What you will do. Please repeat the lines below, exactly and only, from the one that holds "type=exchanged; before=orange key;" through the one that holds "type=appeared; after=yellow bowl;".

Scene comparison data

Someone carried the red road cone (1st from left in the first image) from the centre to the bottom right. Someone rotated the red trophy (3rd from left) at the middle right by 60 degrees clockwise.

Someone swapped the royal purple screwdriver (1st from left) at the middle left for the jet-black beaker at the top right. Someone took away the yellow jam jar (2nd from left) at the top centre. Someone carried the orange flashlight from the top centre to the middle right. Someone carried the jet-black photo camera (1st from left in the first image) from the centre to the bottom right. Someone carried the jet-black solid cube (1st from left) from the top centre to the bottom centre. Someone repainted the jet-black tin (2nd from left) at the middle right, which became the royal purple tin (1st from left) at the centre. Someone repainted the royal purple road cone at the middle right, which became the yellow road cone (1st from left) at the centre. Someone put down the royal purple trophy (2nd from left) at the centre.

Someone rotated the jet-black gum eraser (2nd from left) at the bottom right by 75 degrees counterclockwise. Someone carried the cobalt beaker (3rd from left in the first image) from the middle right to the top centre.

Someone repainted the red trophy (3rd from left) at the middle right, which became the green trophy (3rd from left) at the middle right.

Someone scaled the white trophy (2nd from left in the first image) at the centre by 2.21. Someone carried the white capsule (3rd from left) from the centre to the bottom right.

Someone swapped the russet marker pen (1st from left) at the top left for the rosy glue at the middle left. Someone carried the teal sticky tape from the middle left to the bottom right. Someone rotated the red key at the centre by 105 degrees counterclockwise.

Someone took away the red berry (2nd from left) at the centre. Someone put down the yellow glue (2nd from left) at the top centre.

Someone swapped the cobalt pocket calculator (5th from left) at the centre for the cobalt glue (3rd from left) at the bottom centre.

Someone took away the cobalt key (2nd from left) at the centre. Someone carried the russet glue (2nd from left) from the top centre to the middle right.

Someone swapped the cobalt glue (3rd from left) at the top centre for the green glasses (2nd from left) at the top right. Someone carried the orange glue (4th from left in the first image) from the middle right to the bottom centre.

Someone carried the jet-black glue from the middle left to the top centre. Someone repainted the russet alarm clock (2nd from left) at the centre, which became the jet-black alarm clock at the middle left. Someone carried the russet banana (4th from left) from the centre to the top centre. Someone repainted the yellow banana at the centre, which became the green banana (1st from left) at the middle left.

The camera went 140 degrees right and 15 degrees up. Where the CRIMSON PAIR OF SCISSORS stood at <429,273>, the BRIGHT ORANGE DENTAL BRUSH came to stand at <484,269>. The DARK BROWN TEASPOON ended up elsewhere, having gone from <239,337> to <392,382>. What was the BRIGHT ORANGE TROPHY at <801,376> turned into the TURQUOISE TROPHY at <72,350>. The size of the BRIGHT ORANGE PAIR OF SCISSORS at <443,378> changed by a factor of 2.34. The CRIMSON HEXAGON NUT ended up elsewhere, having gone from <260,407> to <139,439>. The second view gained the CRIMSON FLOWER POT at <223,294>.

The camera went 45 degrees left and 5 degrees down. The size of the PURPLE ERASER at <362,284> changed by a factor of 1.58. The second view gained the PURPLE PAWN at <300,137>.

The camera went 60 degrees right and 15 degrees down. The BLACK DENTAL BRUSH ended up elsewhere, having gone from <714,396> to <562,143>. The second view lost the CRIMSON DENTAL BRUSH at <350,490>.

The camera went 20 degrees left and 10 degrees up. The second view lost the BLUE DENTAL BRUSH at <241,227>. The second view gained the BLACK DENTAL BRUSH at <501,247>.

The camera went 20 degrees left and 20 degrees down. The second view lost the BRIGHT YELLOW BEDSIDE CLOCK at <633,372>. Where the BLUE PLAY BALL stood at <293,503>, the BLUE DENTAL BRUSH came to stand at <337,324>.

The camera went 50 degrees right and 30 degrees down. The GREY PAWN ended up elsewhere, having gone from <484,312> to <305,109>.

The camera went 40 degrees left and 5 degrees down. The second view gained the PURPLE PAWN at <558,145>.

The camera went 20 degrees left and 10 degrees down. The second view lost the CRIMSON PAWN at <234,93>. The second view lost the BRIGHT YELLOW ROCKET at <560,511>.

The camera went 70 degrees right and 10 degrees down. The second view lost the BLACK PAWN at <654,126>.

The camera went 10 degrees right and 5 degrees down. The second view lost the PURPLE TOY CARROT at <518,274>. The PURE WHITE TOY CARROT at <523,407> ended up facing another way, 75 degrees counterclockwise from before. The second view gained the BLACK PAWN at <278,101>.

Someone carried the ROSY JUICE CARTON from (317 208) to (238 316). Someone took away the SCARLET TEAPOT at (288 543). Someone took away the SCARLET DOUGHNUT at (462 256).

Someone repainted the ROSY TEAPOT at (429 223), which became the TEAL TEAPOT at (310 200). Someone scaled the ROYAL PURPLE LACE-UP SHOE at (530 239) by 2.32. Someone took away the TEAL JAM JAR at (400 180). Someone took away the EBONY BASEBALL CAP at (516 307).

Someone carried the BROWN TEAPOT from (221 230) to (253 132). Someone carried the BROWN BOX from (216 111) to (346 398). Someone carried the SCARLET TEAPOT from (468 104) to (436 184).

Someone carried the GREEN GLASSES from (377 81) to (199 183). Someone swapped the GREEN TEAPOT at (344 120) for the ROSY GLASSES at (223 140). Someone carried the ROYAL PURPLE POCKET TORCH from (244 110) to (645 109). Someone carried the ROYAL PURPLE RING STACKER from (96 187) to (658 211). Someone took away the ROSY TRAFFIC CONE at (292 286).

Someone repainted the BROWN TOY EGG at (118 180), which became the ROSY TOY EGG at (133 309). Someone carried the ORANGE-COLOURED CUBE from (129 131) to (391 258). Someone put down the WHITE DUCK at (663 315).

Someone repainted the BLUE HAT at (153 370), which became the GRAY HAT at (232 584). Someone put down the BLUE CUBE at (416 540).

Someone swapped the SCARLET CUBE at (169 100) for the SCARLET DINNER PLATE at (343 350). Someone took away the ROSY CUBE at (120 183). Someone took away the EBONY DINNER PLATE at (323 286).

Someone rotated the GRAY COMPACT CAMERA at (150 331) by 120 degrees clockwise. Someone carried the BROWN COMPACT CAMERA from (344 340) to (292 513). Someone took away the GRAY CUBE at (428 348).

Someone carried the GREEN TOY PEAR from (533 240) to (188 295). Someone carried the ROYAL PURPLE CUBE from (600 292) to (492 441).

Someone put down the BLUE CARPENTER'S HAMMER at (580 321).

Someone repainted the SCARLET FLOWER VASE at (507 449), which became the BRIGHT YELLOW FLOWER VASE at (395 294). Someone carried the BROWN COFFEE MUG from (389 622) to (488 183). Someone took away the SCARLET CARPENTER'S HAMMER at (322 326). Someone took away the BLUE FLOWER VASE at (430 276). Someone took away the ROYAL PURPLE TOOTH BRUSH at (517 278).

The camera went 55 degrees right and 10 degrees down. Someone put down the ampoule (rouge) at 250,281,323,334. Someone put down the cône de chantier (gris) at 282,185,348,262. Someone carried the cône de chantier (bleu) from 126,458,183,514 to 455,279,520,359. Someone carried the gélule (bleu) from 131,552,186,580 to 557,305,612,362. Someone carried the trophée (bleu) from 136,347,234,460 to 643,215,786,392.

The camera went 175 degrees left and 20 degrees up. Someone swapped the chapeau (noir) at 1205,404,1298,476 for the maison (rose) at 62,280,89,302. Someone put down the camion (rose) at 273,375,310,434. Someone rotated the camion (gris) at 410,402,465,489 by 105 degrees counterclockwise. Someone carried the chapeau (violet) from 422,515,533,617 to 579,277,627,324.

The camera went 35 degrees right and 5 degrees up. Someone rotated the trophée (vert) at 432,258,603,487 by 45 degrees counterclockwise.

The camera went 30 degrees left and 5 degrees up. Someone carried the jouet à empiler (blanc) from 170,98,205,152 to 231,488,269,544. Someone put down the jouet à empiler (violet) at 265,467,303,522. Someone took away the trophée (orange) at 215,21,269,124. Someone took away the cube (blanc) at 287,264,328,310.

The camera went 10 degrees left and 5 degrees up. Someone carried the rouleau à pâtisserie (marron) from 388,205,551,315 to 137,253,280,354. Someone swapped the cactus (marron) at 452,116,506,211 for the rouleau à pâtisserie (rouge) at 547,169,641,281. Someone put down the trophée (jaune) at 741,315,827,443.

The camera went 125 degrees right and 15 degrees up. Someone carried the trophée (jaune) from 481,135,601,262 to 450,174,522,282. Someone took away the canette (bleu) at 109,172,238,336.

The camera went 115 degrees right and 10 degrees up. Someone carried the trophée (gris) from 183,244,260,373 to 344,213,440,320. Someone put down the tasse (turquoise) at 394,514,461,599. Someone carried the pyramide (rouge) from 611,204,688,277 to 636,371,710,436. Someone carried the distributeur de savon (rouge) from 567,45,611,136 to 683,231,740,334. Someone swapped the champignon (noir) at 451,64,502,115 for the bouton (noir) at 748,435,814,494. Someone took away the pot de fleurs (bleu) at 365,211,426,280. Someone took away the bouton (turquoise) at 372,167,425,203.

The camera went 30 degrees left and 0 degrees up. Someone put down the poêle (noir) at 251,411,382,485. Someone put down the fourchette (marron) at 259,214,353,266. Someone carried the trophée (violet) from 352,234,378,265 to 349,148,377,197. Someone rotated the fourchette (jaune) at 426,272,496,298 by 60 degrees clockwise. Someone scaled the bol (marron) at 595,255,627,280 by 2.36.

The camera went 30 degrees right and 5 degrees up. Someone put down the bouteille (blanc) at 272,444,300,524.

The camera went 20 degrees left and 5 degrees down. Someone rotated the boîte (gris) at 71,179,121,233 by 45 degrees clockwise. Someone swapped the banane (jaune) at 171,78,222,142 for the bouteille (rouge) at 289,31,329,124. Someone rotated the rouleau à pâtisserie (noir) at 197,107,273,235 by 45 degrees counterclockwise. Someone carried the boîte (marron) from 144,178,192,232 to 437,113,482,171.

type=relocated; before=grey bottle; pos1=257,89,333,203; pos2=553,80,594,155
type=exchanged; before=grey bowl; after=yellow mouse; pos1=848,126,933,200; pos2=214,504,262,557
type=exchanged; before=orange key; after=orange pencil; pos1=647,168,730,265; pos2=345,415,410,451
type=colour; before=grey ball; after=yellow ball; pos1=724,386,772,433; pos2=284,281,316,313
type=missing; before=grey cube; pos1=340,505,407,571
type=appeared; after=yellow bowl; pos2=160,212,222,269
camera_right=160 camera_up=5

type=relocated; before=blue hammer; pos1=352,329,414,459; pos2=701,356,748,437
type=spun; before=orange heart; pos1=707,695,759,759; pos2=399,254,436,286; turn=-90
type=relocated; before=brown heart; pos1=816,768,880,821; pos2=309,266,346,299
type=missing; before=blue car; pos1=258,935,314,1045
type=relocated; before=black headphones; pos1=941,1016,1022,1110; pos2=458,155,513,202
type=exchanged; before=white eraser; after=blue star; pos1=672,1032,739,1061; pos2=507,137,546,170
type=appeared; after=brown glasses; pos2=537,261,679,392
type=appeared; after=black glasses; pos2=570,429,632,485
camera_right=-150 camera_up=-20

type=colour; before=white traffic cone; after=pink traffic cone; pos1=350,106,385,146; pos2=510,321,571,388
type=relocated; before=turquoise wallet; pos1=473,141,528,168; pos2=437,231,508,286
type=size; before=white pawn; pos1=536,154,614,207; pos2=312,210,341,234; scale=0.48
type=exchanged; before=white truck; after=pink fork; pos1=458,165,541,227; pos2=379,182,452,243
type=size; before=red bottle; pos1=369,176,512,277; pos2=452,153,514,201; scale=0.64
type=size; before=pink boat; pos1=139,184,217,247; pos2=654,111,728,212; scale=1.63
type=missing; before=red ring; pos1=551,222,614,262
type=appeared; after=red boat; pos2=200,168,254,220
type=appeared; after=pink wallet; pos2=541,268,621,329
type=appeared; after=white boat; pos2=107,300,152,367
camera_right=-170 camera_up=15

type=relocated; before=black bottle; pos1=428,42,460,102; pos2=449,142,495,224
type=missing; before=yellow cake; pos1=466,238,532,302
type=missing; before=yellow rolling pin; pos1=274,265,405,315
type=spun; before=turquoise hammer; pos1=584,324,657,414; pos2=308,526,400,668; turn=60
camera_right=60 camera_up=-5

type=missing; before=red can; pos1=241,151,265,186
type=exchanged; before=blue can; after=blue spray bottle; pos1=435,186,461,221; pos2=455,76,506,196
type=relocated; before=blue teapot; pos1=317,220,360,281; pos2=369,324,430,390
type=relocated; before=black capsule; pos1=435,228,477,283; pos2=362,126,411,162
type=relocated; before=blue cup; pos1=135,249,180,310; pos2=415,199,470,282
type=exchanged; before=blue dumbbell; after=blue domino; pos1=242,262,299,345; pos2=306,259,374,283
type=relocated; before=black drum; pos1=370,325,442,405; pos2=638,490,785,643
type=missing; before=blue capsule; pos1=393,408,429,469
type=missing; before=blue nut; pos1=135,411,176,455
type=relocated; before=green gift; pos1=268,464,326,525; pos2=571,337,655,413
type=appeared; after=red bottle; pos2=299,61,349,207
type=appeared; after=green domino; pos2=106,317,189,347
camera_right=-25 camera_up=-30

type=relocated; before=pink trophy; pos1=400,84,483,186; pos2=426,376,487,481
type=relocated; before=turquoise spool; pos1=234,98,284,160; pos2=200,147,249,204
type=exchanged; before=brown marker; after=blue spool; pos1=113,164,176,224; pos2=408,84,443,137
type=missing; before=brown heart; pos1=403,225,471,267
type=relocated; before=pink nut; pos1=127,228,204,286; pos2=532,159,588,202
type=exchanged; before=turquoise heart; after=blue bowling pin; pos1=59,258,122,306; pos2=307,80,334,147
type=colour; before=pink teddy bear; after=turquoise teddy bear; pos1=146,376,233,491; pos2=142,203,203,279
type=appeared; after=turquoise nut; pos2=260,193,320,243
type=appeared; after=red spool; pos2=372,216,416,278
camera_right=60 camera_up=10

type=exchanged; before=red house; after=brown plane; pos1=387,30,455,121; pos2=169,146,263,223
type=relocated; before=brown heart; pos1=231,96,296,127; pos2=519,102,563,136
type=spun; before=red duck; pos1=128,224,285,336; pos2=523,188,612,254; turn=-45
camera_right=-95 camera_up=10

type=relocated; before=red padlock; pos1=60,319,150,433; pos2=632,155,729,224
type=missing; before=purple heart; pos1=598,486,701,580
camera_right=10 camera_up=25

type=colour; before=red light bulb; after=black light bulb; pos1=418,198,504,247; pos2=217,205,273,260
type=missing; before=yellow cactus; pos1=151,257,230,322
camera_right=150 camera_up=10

Written response.
type=exchanged; before=orange key; after=orange pencil; pos1=647,168,730,265; pos2=345,415,410,451
type=colour; before=grey ball; after=yellow ball; pos1=724,386,772,433; pos2=284,281,316,313
type=missing; before=grey cube; pos1=340,505,407,571
type=appeared; after=yellow bowl; pos2=160,212,222,269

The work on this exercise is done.